▶ Assignment: Make an exact copy of the listing so that no picture is carried over.

▶ Recorded data:
****

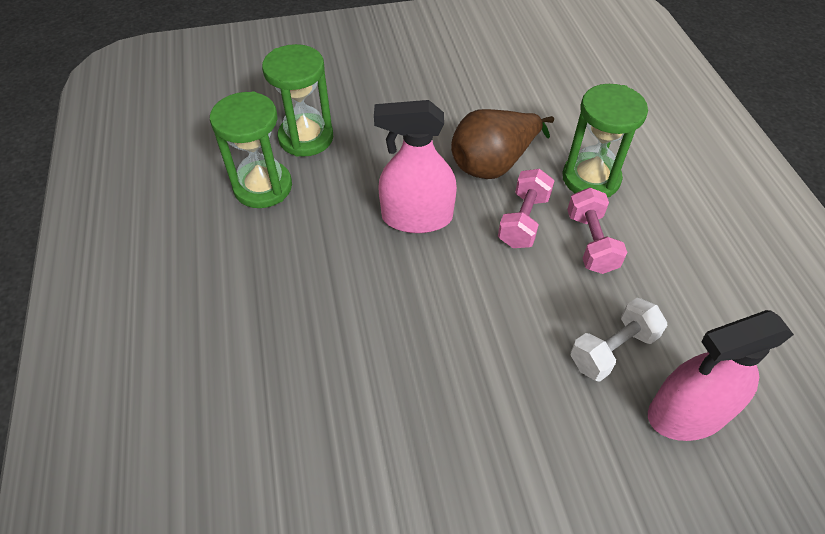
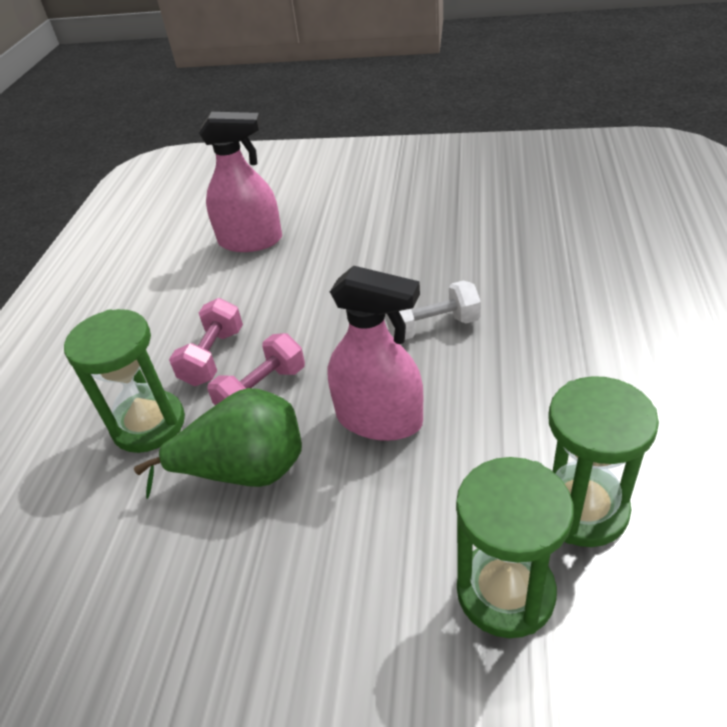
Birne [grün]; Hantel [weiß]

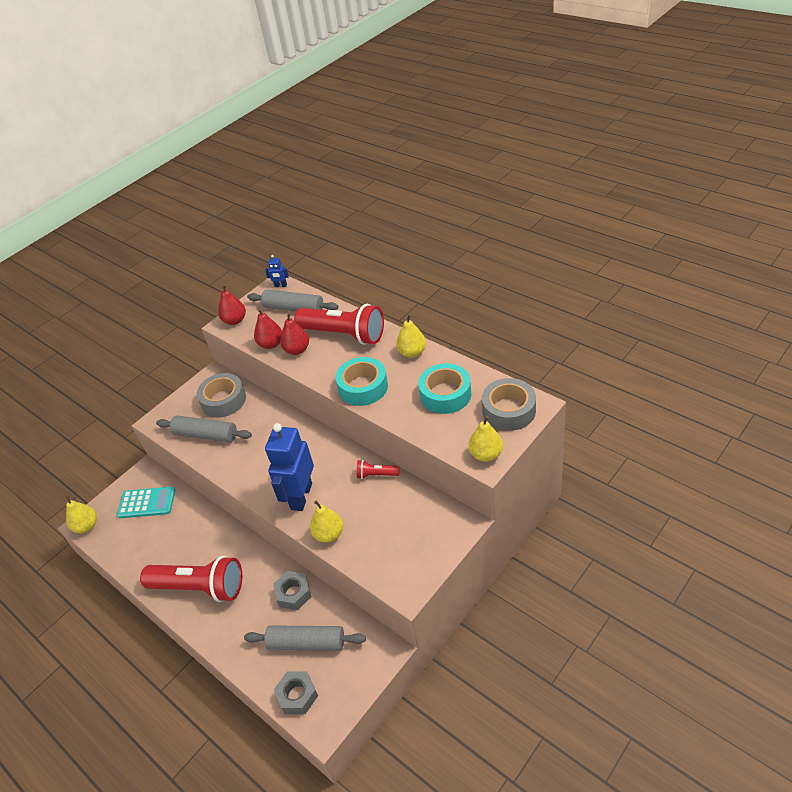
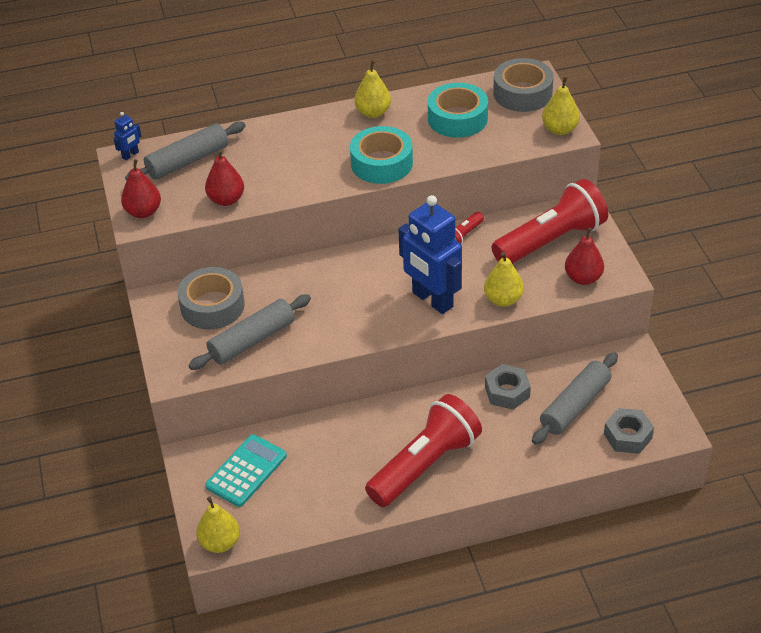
Taschenlampe [rot] (no. 3 from left); Birne [rot] (no. 3 from left)

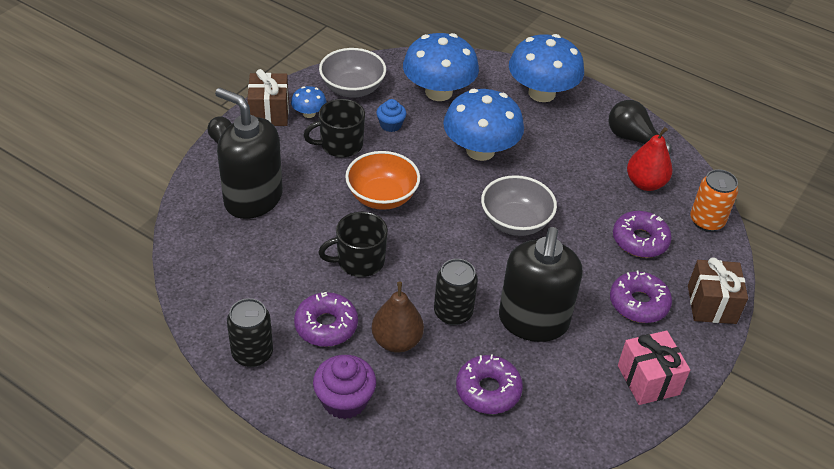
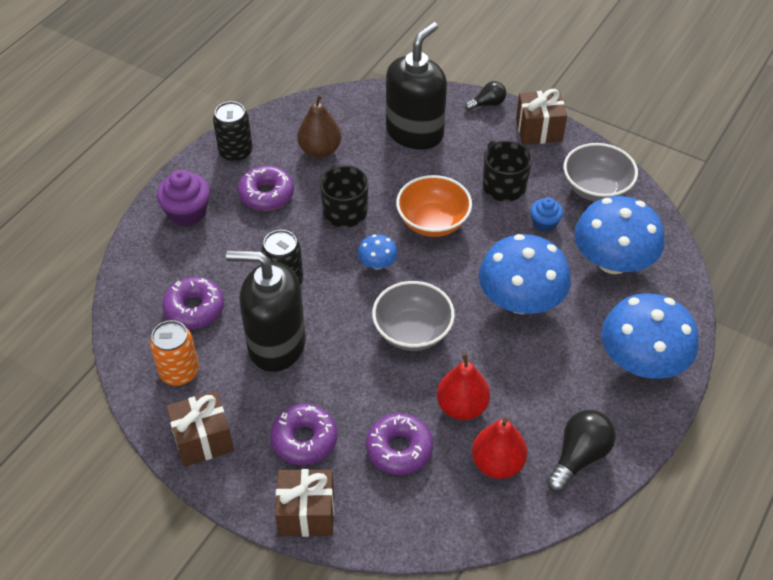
Dose [orange]; Geschenk [braun] (no. 1 from left); Birne [braun]; Pilz [blau] (no. 1 from left); Birne [rot] (no. 1 from left)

****

▶ Task response:
Birne [grün]; Hantel [weiß]

Taschenlampe [rot] (no. 3 from left); Birne [rot] (no. 3 from left)

Dose [orange]; Geschenk [braun] (no. 1 from left); Birne [braun]; Pilz [blau] (no. 1 from left); Birne [rot] (no. 1 from left)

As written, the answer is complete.